**Listed entries**

■ ■ ■ ■ ■ ■ ■

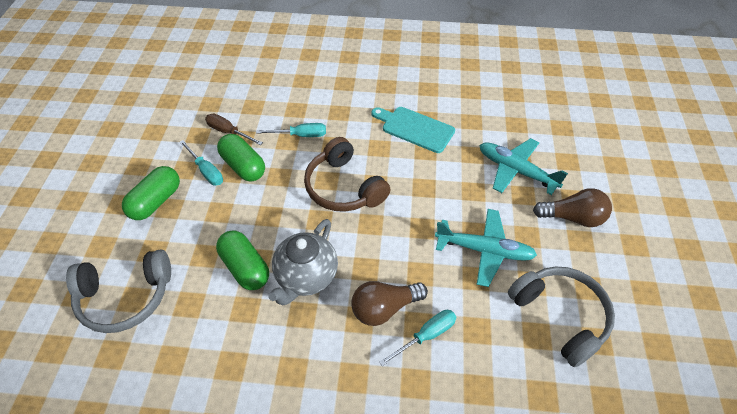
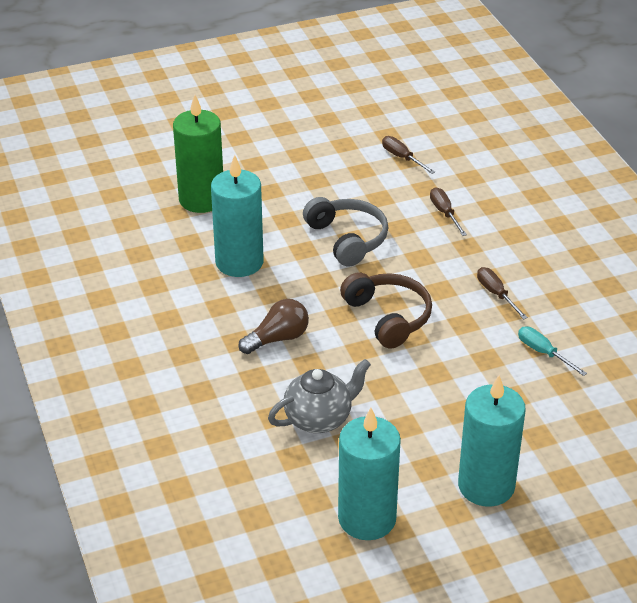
brown light bulb: 2 -> 1
brown screwdriver: 1 -> 3
green candle: 0 -> 1
green capsule: 3 -> 0
grey headphones: 2 -> 1
turquoise candle: 0 -> 3
turquoise cutting board: 1 -> 0
turquoise plane: 2 -> 0
turquoise screwdriver: 3 -> 1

■ ■ ■ ■ ■ ■ ■

**Prompt**
The records above should be copied word for word, with the pictures left out.

**Answer box**
brown light bulb: 2 -> 1
brown screwdriver: 1 -> 3
green candle: 0 -> 1
green capsule: 3 -> 0
grey headphones: 2 -> 1
turquoise candle: 0 -> 3
turquoise cutting board: 1 -> 0
turquoise plane: 2 -> 0
turquoise screwdriver: 3 -> 1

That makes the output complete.